[Difference listings]
▼▼▼

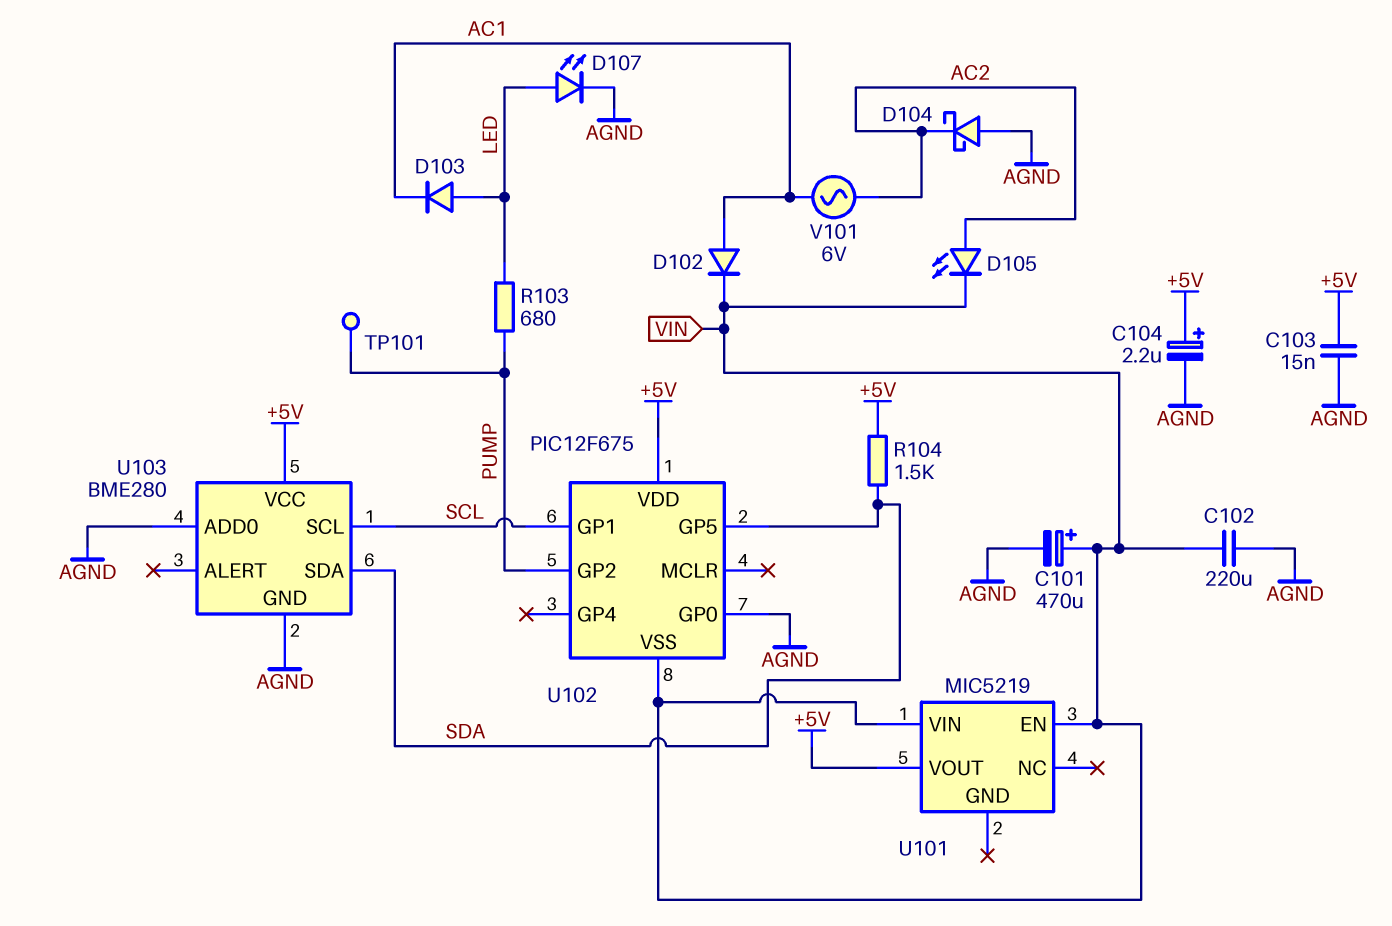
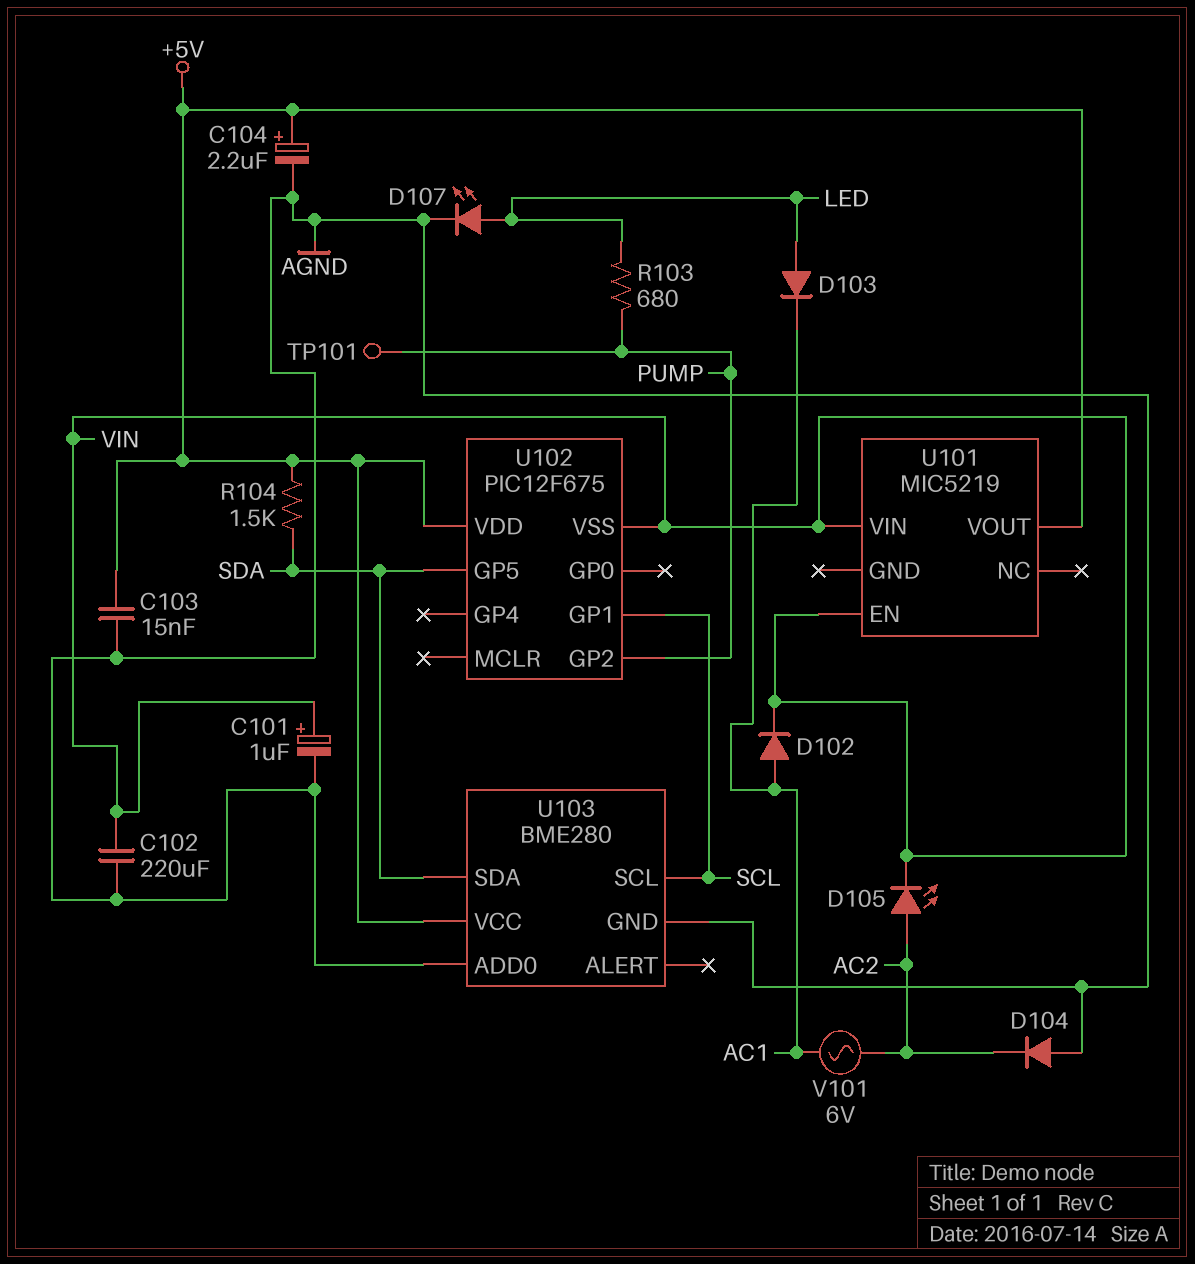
C101: 470uF (plus VIN, minus AGND) -> 1uF (plus VIN, minus AGND)
D104: schottky (A AGND, K AC2) -> diode (A AGND, K AC2)
U102 pin GP0: AGND -> none

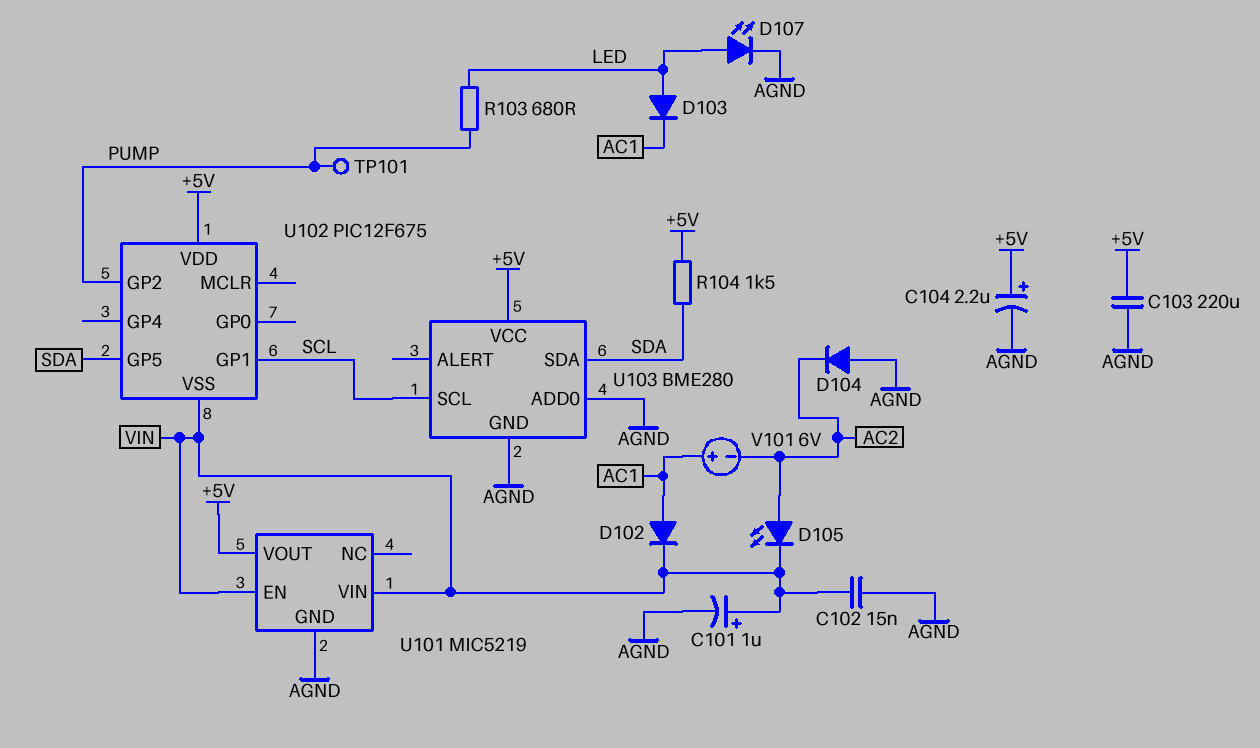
C102: 220uF (AGND, VIN) -> 15nF (AGND, VIN)
C103: 15nF (+5V, AGND) -> 220uF (+5V, AGND)
U101 pin GND: none -> AGND
V101: AC 6V (AC1, AC2) -> 6V (plus AC1, minus AC2)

▲▲▲

## TASK STATEMENT
Where a line of the records above holds the word "AGND", count it; give the total as a single number and nothing else.

## THE COMPLETED TASK
6